-- Work instruction --
In the entries that follow, find every line containing "none" and copy it.

[Dataset records]
::::::::::
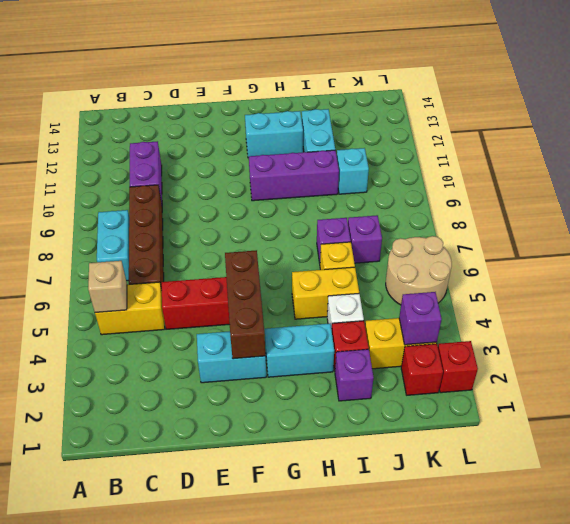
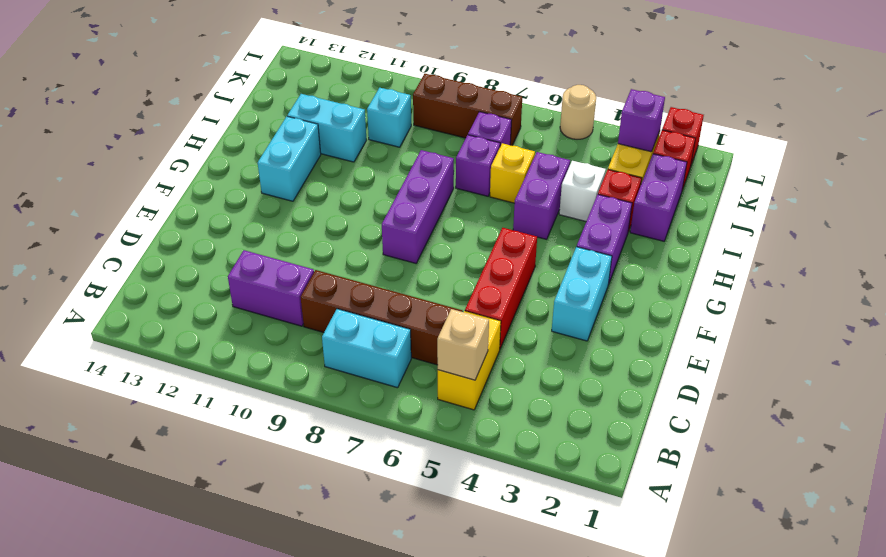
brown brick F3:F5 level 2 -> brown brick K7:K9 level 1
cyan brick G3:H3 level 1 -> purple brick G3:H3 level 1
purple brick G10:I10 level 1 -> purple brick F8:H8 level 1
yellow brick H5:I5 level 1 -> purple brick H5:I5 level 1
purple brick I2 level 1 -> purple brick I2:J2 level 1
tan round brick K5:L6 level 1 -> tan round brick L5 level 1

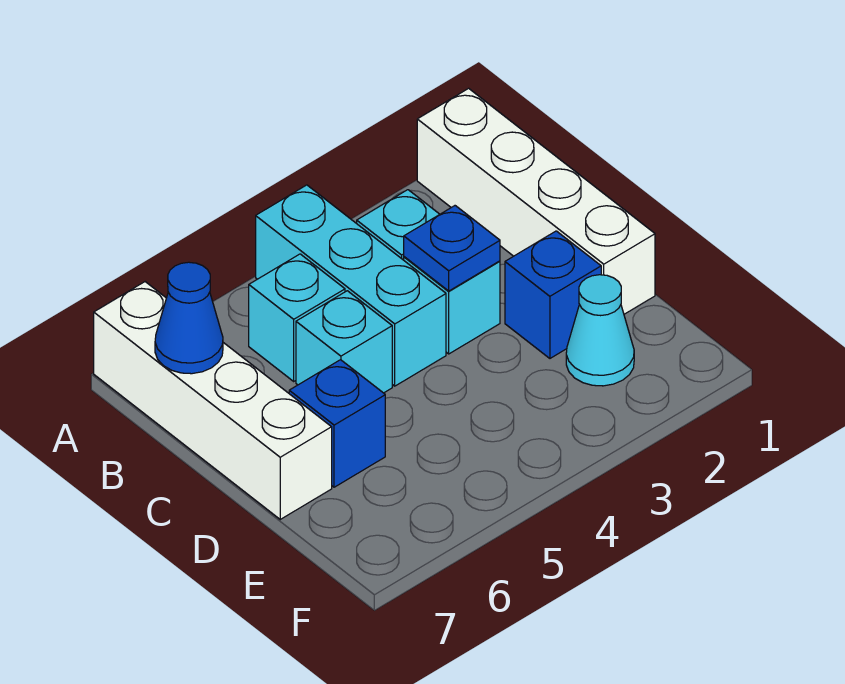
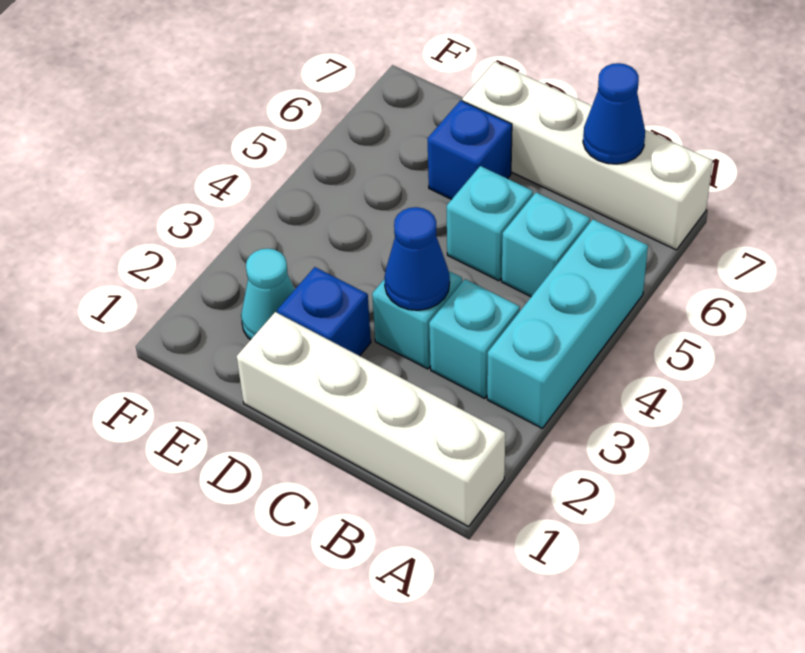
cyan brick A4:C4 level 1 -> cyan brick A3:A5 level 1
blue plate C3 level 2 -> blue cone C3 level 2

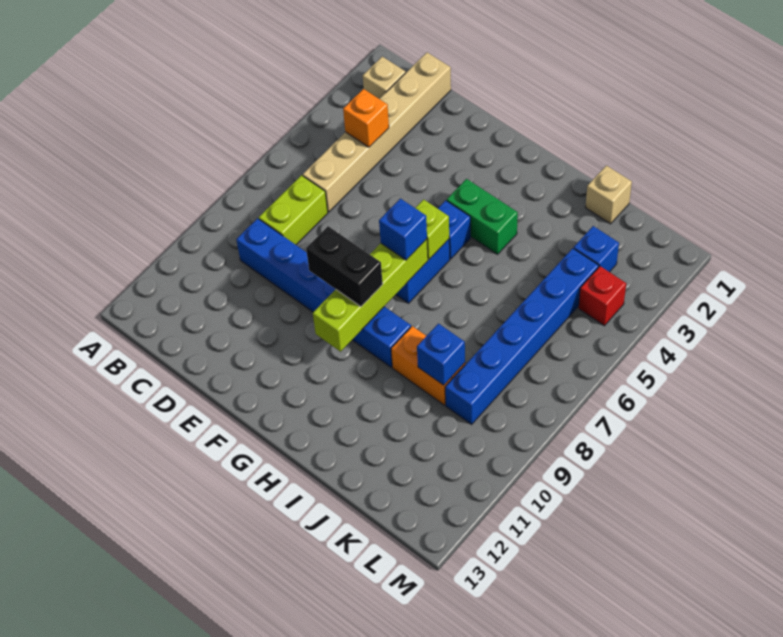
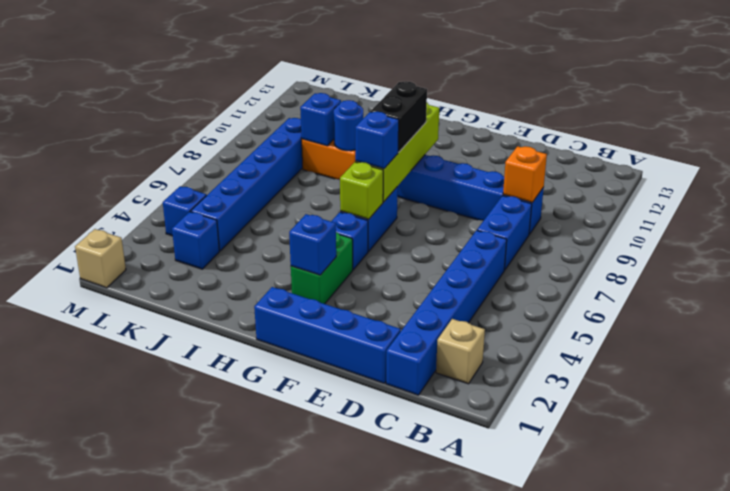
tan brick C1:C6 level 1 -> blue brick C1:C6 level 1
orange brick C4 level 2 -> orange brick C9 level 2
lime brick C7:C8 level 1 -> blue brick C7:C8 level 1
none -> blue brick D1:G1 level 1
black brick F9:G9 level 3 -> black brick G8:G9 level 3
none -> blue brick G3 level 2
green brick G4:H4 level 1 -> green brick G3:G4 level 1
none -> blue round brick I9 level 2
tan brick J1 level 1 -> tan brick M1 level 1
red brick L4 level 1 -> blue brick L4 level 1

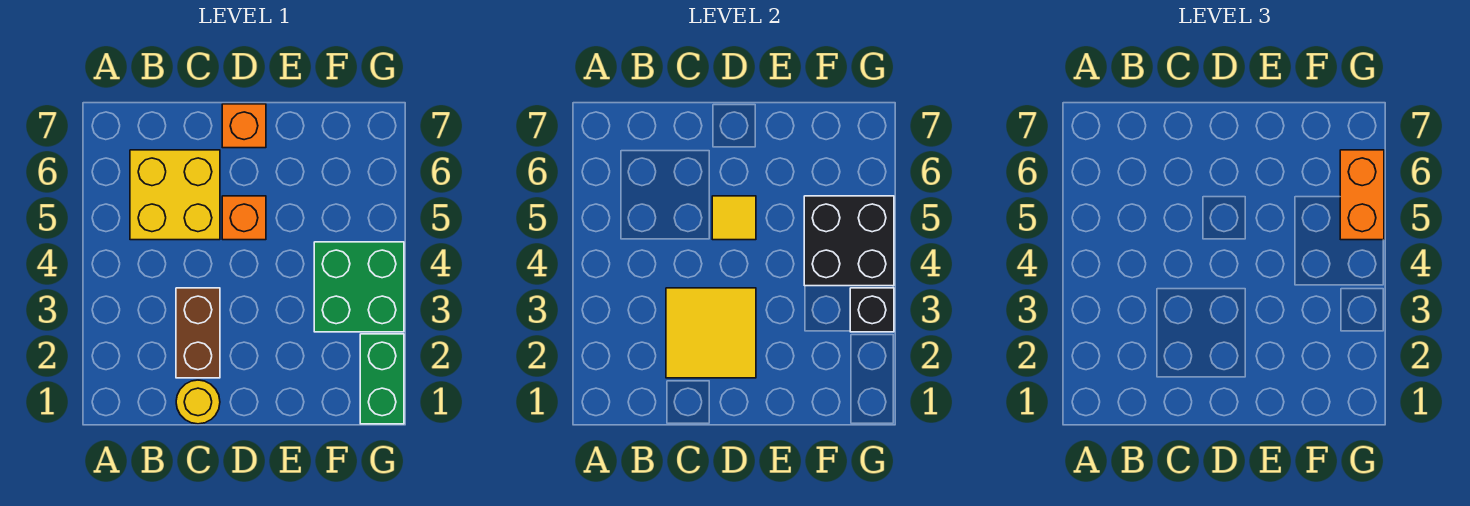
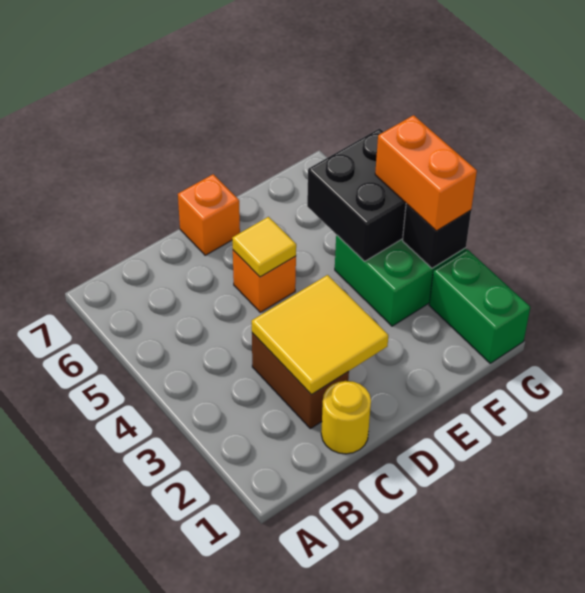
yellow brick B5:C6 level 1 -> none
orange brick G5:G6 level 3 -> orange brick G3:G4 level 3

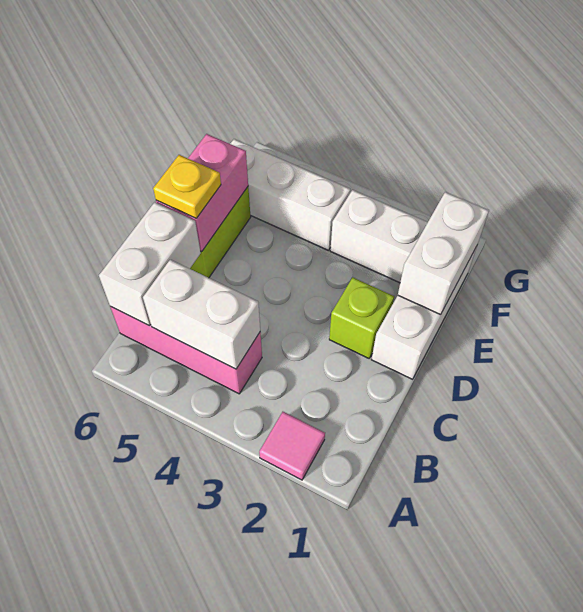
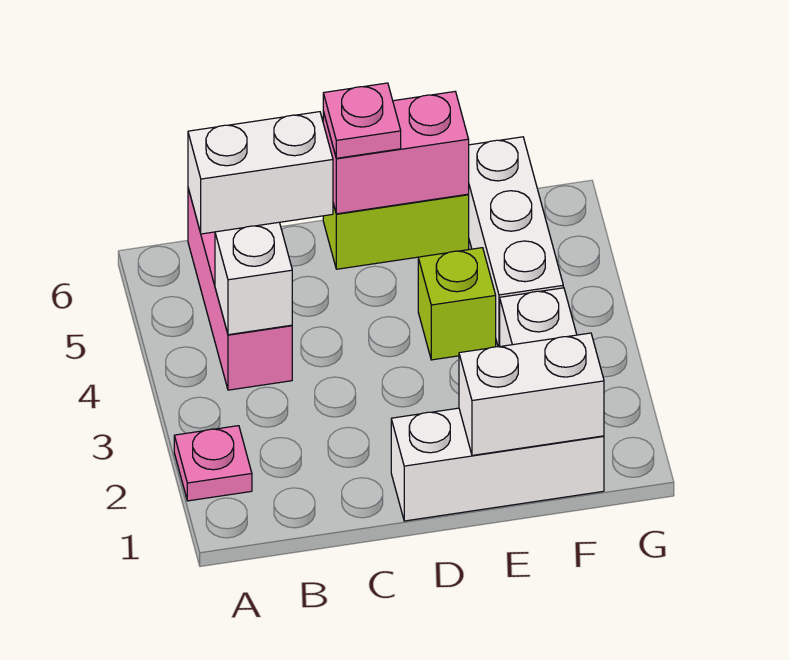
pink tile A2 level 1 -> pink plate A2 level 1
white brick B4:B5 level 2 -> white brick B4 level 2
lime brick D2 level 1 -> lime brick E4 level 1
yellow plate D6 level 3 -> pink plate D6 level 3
::::::::::
-- The completed task --
none -> blue brick D1:G1 level 1
none -> blue brick G3 level 2
none -> blue round brick I9 level 2
yellow brick B5:C6 level 1 -> none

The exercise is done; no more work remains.